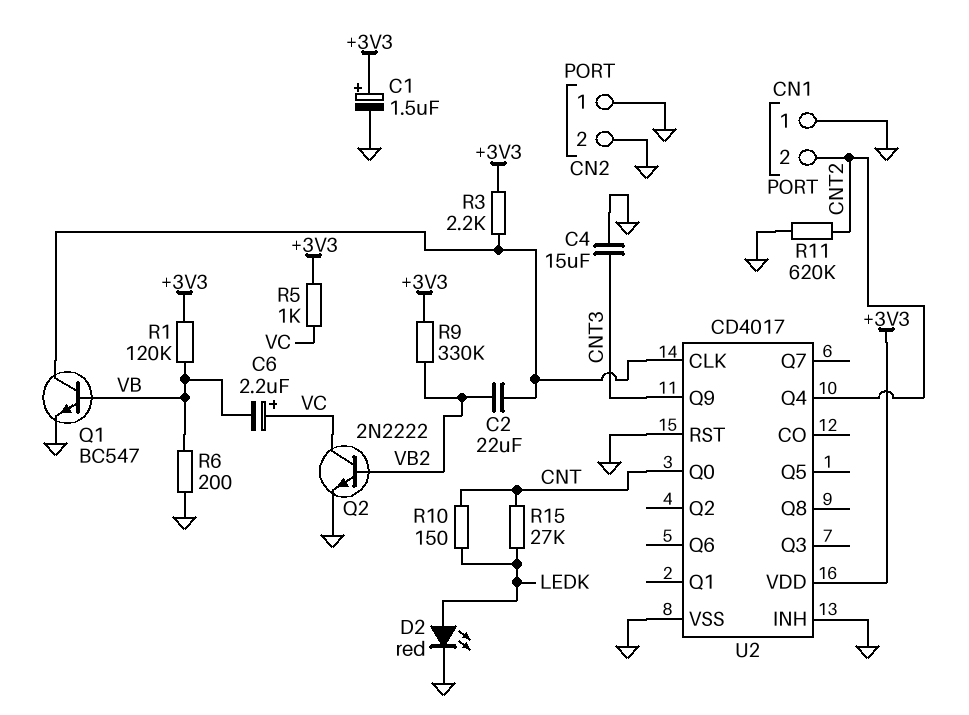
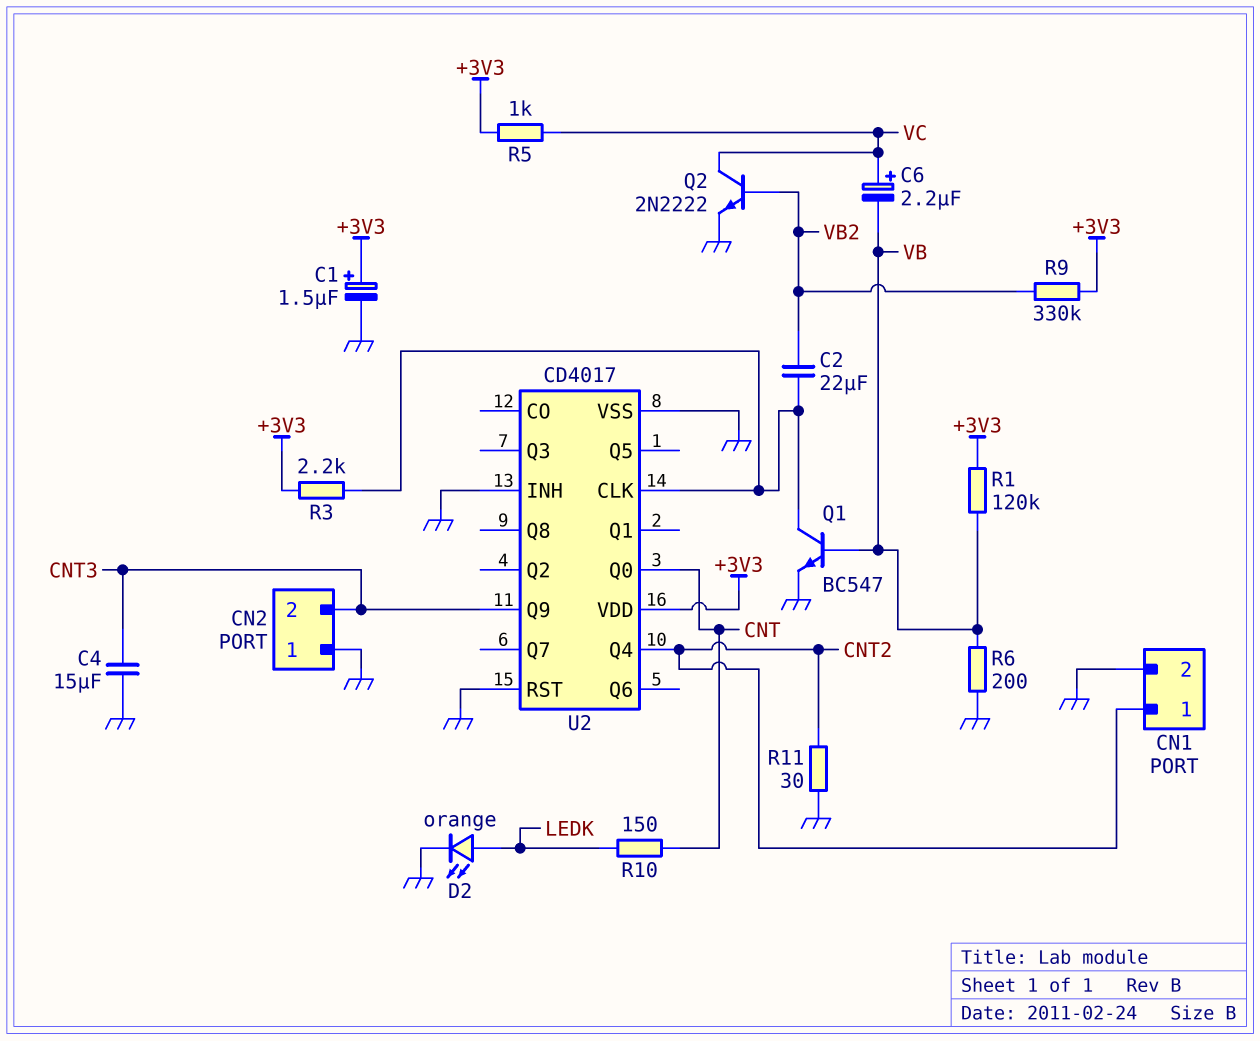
CN1 pin 1: GND -> CNT2
CN1 pin 2: CNT2 -> GND
CN2 pin 2: GND -> CNT3
D2: LED red (A LEDK, K GND) -> LED orange (A LEDK, K GND)
R11: 620k (CNT2, GND) -> 30 (CNT2, GND)
R15: 27k (CNT, LEDK) -> none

Assignment: For each line in the records that holds "LEDK", show that line as it stands.

Task solution:
D2: LED red (A LEDK, K GND) -> LED orange (A LEDK, K GND)
R15: 27k (CNT, LEDK) -> none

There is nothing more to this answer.